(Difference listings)
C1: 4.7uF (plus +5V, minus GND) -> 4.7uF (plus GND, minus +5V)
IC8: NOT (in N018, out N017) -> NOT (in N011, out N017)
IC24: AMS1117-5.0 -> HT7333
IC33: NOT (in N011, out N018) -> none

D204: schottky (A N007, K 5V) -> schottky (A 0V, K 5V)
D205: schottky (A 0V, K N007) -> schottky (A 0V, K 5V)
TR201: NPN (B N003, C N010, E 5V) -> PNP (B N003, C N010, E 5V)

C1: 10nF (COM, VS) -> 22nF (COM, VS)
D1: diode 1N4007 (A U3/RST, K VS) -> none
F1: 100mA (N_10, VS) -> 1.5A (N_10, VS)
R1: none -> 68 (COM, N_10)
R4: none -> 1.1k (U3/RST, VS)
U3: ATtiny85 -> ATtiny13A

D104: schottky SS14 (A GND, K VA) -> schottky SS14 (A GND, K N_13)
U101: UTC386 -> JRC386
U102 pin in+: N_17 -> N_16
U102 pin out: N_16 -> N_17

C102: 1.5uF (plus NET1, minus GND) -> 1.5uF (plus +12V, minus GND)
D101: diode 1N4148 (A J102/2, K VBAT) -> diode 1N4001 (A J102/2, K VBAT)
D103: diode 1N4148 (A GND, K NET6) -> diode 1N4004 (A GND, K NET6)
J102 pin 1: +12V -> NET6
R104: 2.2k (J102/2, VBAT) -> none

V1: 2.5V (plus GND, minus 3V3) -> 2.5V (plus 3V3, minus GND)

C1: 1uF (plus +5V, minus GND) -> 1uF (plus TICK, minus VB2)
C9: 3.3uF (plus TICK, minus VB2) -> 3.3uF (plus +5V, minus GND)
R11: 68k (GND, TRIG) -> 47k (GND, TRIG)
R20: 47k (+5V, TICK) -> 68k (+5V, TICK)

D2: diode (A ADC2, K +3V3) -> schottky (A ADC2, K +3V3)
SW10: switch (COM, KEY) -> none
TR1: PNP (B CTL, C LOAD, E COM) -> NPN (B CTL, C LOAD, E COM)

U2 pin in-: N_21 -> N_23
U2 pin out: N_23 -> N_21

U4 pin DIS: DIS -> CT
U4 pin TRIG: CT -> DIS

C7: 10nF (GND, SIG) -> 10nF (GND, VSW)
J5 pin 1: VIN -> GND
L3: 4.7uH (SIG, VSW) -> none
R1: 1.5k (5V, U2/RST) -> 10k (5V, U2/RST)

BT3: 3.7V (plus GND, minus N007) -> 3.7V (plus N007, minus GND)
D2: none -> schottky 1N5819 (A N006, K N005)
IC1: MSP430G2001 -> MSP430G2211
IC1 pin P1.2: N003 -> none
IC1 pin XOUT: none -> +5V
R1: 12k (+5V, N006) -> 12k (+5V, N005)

WHAT THE TASK REQUIRES:
Go through the records above and copy each line where "TRIG" is found.

SOLUTION TO THIS EXERCISE:
R11: 68k (GND, TRIG) -> 47k (GND, TRIG)
U4 pin TRIG: CT -> DIS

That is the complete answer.